Try it:
Wherever a picture appears in the listing below, leave it out and reproduce the rest exactly.

Available data:

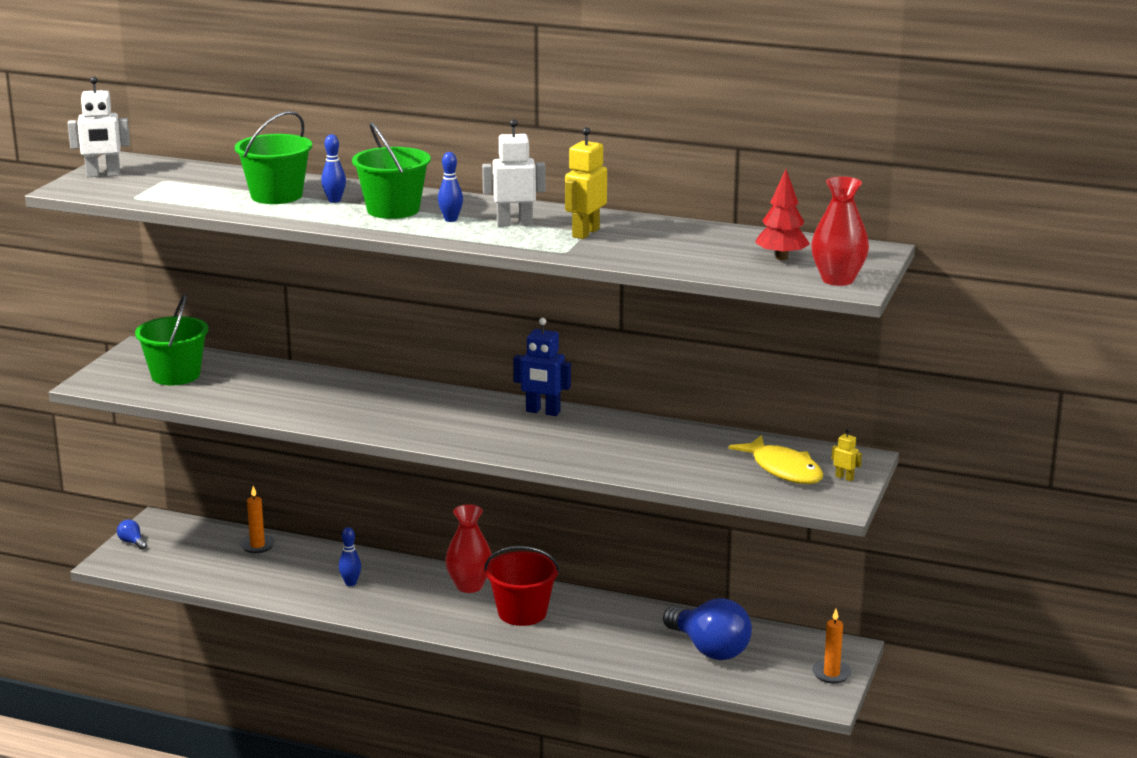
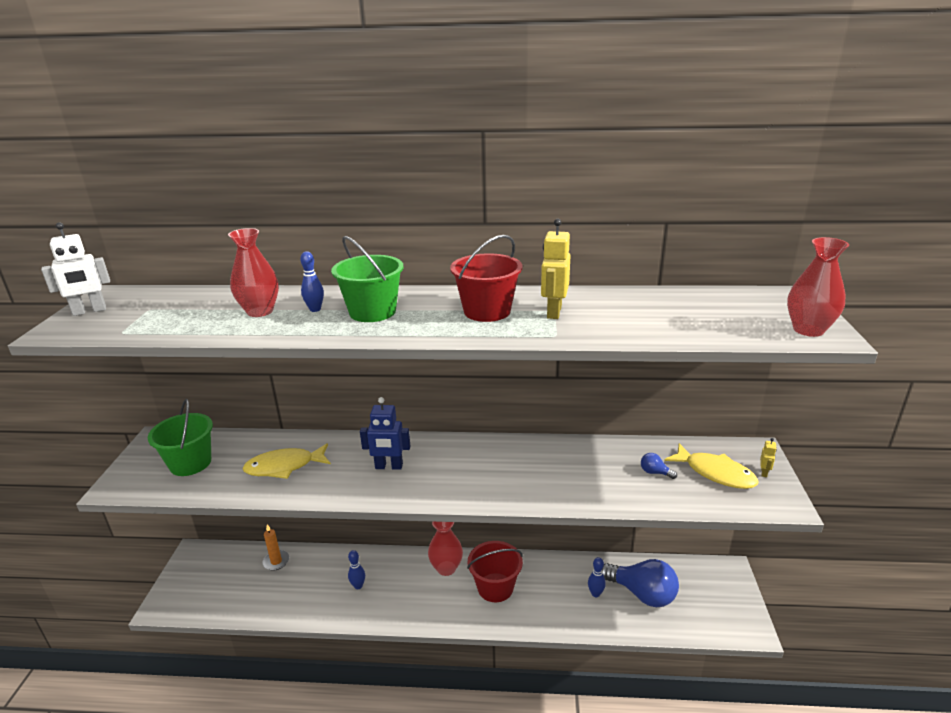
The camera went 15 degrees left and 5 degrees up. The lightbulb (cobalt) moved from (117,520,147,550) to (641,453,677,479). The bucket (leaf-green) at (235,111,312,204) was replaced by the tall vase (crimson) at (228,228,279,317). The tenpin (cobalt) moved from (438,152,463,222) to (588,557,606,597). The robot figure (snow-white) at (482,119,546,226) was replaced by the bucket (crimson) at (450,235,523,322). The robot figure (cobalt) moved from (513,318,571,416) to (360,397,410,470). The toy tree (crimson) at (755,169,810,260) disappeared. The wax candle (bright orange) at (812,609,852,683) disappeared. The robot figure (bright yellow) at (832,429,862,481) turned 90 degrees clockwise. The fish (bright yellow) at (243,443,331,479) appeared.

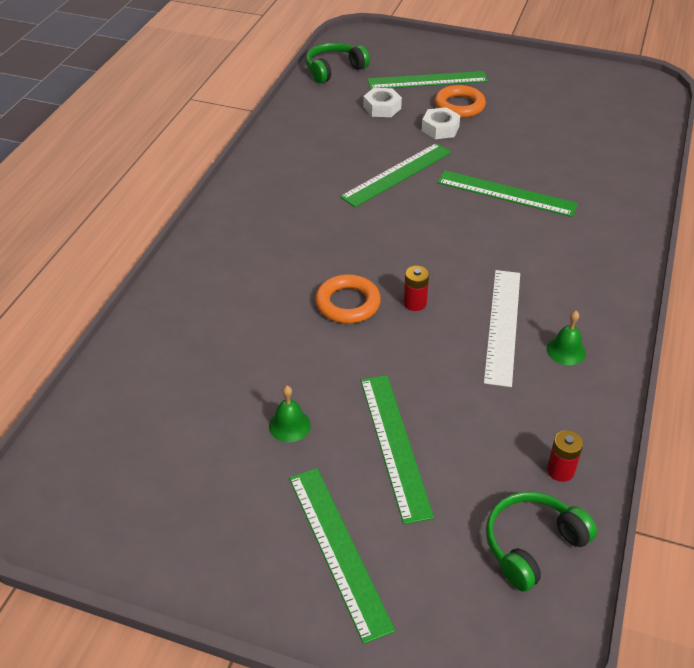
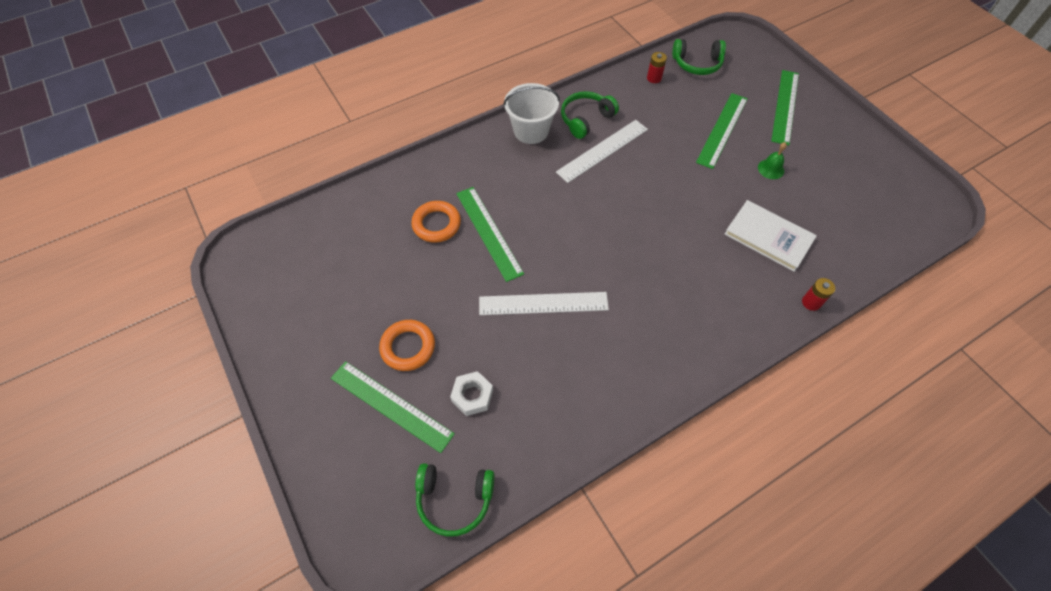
The camera went 140 degrees left and 15 degrees up. The torus (bright orange) moved from (315,274,381,323) to (411,201,461,243). The ruler (leaf-green) at (340,143,452,207) became the ruler (snow-white) at (479,292,609,315). The AA battery (crimson) moved from (404,266,429,311) to (802,278,835,311). The nut (snow-white) at (422,107,461,139) disappeared. The bell (leaf-green) at (547,311,586,365) was replaced by the over-ear headphones (leaf-green) at (561,91,619,139). The bucket (snow-white) at (503,83,560,144) appeared. The hardback (snow-white) at (724,200,817,272) appeared.

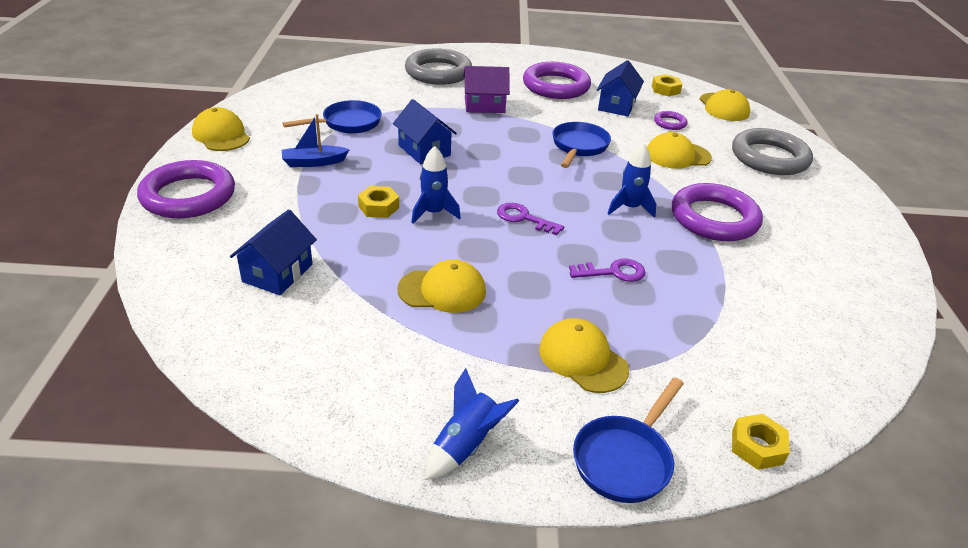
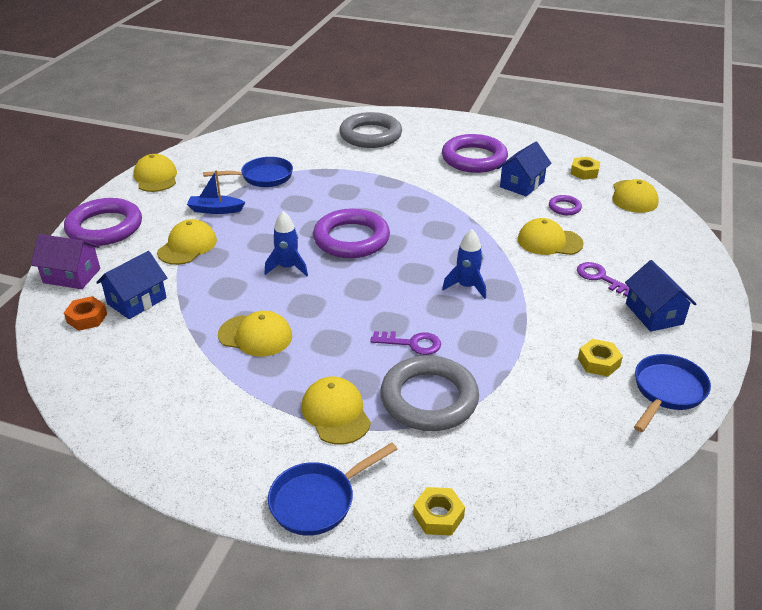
The camera went 20 degrees right and 0 degrees up. The nut (bright yellow) moved from (358,186,399,218) to (578,339,623,377). The house (cobalt) moved from (393,99,457,164) to (625,260,696,332). The rocket (cobalt) at (425,368,519,480) disappeared. The house (purple) moved from (463,66,510,113) to (31,234,100,289). The latchkey (purple) moved from (497,203,564,235) to (577,262,629,297). The pan (cobalt) moved from (553,122,611,168) to (634,354,711,432). The torus (purple) moved from (672,183,763,241) to (313,208,390,258). The torus (ash-grey) moved from (732,128,813,175) to (380,355,479,431). The nut (bright orange) at (64,296,107,331) appeared. The peaked cap (bright yellow) at (157,219,217,265) appeared.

Answer section:
The camera went 15 degrees left and 5 degrees up. The lightbulb (cobalt) moved from (117,520,147,550) to (641,453,677,479). The bucket (leaf-green) at (235,111,312,204) was replaced by the tall vase (crimson) at (228,228,279,317). The tenpin (cobalt) moved from (438,152,463,222) to (588,557,606,597). The robot figure (snow-white) at (482,119,546,226) was replaced by the bucket (crimson) at (450,235,523,322). The robot figure (cobalt) moved from (513,318,571,416) to (360,397,410,470). The toy tree (crimson) at (755,169,810,260) disappeared. The wax candle (bright orange) at (812,609,852,683) disappeared. The robot figure (bright yellow) at (832,429,862,481) turned 90 degrees clockwise. The fish (bright yellow) at (243,443,331,479) appeared.

The camera went 140 degrees left and 15 degrees up. The torus (bright orange) moved from (315,274,381,323) to (411,201,461,243). The ruler (leaf-green) at (340,143,452,207) became the ruler (snow-white) at (479,292,609,315). The AA battery (crimson) moved from (404,266,429,311) to (802,278,835,311). The nut (snow-white) at (422,107,461,139) disappeared. The bell (leaf-green) at (547,311,586,365) was replaced by the over-ear headphones (leaf-green) at (561,91,619,139). The bucket (snow-white) at (503,83,560,144) appeared. The hardback (snow-white) at (724,200,817,272) appeared.

The camera went 20 degrees right and 0 degrees up. The nut (bright yellow) moved from (358,186,399,218) to (578,339,623,377). The house (cobalt) moved from (393,99,457,164) to (625,260,696,332). The rocket (cobalt) at (425,368,519,480) disappeared. The house (purple) moved from (463,66,510,113) to (31,234,100,289). The latchkey (purple) moved from (497,203,564,235) to (577,262,629,297). The pan (cobalt) moved from (553,122,611,168) to (634,354,711,432). The torus (purple) moved from (672,183,763,241) to (313,208,390,258). The torus (ash-grey) moved from (732,128,813,175) to (380,355,479,431). The nut (bright orange) at (64,296,107,331) appeared. The peaked cap (bright yellow) at (157,219,217,265) appeared.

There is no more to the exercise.